• **Available data**
◇ ◇ ◇
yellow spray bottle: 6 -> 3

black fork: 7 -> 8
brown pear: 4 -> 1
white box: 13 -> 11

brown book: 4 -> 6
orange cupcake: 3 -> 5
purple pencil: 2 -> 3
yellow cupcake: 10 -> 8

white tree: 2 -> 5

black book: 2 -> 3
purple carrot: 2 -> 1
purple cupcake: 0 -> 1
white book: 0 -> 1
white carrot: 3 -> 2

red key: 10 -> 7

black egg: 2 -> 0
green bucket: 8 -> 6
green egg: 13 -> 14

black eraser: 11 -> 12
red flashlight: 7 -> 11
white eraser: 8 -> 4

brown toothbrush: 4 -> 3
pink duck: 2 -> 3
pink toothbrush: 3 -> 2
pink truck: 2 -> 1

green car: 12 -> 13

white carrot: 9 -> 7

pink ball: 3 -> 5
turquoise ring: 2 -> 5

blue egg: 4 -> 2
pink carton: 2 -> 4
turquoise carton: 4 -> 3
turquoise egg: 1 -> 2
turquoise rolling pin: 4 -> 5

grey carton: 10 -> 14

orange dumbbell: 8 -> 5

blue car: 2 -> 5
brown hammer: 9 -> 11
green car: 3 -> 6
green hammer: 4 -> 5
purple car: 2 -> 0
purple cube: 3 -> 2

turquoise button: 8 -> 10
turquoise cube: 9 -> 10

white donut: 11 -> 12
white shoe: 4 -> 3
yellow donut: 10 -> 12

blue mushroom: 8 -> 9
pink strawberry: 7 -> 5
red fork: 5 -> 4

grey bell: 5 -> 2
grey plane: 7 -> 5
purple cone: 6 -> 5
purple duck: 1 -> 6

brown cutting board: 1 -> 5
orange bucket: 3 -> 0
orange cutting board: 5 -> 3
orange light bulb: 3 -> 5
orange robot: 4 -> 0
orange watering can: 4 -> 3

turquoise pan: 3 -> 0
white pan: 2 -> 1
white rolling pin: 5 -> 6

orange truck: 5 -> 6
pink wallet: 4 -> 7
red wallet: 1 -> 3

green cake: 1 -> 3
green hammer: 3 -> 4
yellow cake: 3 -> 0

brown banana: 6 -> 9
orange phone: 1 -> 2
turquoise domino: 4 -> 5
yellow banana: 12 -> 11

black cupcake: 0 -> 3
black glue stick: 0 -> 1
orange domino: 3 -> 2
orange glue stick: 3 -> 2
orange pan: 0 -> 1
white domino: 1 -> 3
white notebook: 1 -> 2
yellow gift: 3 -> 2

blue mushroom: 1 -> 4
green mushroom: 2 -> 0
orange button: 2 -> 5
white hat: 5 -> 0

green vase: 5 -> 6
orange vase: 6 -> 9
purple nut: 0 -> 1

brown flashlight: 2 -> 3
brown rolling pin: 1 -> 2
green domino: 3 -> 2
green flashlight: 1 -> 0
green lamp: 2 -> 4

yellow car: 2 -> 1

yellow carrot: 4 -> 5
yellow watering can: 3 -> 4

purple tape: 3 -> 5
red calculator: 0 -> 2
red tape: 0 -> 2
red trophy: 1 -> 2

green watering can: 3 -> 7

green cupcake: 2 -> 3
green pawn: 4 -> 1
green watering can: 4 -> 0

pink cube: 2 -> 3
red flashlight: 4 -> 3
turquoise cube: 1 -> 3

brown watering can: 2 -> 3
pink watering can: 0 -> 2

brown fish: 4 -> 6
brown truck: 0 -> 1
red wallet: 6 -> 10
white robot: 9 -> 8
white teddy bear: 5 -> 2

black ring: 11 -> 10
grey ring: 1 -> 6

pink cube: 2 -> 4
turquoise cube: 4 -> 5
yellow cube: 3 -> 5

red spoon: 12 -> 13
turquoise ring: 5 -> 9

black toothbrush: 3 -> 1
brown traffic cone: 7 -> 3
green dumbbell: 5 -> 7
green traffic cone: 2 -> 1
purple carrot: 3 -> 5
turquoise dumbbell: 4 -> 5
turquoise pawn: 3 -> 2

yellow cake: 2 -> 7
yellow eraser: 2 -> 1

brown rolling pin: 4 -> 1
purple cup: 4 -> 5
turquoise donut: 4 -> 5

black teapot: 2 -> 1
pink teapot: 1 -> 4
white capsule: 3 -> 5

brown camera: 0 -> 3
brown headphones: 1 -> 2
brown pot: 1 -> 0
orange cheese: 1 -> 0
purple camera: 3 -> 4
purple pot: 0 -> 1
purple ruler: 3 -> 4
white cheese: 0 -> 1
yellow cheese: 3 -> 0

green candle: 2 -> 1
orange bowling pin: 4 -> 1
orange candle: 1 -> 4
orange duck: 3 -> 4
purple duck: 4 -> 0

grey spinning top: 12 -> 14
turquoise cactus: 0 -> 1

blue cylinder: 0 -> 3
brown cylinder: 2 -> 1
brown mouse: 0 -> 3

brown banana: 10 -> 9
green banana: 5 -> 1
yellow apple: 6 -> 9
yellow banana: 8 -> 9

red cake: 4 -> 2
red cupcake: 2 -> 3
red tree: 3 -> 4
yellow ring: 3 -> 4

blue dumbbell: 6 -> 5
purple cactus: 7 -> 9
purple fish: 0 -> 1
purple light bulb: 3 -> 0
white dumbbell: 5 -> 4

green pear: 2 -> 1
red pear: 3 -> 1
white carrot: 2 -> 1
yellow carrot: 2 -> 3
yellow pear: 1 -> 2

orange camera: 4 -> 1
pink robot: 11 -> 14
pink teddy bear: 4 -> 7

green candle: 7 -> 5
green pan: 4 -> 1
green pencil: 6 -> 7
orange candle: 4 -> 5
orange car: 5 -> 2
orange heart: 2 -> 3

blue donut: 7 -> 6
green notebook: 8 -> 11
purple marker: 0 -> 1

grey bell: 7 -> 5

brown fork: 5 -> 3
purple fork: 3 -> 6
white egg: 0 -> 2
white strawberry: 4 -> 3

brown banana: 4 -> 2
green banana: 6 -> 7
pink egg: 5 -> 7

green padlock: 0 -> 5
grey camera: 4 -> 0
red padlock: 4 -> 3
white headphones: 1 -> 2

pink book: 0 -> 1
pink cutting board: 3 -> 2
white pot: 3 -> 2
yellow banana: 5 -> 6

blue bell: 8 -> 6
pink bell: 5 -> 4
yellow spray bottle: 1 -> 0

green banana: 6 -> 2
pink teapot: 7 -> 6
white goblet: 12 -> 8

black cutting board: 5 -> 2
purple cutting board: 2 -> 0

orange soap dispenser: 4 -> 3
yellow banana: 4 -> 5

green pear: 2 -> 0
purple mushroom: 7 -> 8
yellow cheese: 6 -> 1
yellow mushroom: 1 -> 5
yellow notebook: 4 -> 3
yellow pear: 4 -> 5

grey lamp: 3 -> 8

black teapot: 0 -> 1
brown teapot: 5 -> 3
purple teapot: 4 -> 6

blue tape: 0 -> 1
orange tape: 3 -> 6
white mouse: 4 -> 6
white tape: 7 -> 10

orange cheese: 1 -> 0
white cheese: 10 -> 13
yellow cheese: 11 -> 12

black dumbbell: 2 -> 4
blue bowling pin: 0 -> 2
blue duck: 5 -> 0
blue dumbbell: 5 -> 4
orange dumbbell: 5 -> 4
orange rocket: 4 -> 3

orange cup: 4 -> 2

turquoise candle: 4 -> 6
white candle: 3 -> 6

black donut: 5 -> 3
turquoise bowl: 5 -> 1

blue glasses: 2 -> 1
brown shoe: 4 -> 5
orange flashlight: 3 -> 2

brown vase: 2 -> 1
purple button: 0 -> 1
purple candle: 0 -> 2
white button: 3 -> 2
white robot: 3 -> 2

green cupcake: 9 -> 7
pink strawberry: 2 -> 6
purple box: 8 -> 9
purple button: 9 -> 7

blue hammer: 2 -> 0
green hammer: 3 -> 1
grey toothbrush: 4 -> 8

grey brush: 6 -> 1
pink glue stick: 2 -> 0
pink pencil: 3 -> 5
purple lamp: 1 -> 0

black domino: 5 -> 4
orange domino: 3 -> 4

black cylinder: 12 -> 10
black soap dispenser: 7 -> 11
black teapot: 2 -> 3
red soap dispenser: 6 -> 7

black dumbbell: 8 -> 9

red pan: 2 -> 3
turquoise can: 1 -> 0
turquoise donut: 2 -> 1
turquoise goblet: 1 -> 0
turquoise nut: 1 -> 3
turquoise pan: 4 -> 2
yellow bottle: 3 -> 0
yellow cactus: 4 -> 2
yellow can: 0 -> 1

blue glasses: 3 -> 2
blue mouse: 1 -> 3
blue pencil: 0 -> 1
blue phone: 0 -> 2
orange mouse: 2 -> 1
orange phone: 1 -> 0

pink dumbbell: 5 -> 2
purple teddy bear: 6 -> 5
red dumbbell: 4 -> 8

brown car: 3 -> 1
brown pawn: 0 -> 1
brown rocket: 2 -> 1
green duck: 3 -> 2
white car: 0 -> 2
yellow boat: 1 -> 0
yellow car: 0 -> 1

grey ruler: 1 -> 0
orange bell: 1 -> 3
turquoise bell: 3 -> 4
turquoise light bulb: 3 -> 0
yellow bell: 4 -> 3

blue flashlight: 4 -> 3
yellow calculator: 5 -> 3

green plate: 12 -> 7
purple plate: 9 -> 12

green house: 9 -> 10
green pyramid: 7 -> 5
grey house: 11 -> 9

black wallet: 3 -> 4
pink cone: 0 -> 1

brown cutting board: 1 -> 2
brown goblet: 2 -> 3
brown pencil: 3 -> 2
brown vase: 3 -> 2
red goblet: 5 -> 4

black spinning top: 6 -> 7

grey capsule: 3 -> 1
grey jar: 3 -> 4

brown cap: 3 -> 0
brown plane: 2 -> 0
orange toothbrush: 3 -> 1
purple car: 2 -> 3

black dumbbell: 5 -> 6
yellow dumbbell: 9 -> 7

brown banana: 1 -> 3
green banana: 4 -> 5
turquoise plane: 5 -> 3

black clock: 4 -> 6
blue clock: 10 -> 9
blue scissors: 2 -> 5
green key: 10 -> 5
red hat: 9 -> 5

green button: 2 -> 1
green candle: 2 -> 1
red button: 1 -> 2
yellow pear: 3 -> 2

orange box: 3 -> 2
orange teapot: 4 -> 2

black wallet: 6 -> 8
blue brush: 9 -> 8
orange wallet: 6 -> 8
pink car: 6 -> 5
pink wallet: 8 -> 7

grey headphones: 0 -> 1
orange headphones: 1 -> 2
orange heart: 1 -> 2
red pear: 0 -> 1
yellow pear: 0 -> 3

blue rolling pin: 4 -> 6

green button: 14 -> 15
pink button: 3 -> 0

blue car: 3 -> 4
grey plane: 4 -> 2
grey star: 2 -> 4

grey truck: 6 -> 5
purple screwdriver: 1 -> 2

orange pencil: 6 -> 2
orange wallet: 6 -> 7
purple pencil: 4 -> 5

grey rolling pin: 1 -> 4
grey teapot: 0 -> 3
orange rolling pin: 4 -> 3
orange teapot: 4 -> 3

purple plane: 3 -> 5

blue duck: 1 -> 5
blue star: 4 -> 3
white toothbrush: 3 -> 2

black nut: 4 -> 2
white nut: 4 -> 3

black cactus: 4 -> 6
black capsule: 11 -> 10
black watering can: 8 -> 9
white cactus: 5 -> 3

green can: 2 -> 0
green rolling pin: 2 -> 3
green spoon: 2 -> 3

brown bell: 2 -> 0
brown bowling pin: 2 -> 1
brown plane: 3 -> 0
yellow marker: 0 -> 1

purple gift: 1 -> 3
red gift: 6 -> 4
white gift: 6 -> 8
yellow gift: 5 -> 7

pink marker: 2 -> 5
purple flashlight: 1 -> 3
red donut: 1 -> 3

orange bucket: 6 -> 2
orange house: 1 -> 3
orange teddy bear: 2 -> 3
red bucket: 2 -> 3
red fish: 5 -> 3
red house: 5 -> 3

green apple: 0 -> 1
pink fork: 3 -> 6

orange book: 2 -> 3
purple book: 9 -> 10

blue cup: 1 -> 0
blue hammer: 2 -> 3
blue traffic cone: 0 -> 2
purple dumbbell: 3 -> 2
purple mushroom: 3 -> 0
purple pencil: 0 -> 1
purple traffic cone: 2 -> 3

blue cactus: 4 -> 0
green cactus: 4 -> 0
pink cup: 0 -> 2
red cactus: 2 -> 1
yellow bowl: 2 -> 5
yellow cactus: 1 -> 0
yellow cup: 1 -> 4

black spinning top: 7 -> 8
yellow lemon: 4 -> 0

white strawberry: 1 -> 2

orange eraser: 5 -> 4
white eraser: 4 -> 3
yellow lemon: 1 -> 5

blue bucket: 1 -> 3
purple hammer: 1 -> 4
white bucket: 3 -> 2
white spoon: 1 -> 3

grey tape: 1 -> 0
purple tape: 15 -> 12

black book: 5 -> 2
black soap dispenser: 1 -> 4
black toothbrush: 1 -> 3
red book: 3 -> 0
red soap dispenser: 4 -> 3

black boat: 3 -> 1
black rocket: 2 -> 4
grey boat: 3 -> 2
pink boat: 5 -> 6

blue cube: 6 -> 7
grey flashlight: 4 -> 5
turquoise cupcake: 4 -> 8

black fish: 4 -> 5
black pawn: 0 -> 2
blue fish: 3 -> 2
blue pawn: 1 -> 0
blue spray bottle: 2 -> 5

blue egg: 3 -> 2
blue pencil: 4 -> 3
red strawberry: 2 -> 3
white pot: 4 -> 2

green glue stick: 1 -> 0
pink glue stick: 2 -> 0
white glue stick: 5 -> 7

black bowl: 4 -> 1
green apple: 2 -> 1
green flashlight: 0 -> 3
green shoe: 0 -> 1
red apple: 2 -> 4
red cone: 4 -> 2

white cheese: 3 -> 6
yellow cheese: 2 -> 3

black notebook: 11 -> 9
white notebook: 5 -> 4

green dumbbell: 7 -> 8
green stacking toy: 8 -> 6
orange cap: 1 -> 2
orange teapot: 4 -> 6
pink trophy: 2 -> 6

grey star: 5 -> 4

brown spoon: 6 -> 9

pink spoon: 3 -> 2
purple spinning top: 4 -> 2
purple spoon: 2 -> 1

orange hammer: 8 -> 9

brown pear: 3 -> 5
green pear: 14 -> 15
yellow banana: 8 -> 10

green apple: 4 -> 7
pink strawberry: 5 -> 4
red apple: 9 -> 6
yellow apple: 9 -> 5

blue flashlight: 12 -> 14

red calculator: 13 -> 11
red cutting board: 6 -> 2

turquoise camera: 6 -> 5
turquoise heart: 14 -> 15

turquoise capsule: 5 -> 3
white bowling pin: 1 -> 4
◇ ◇ ◇
• **Task details**
Read the entries above, then pull out the lines that include "bottle".

• **Response for this exercise**
yellow spray bottle: 6 -> 3
yellow spray bottle: 1 -> 0
yellow bottle: 3 -> 0
blue spray bottle: 2 -> 5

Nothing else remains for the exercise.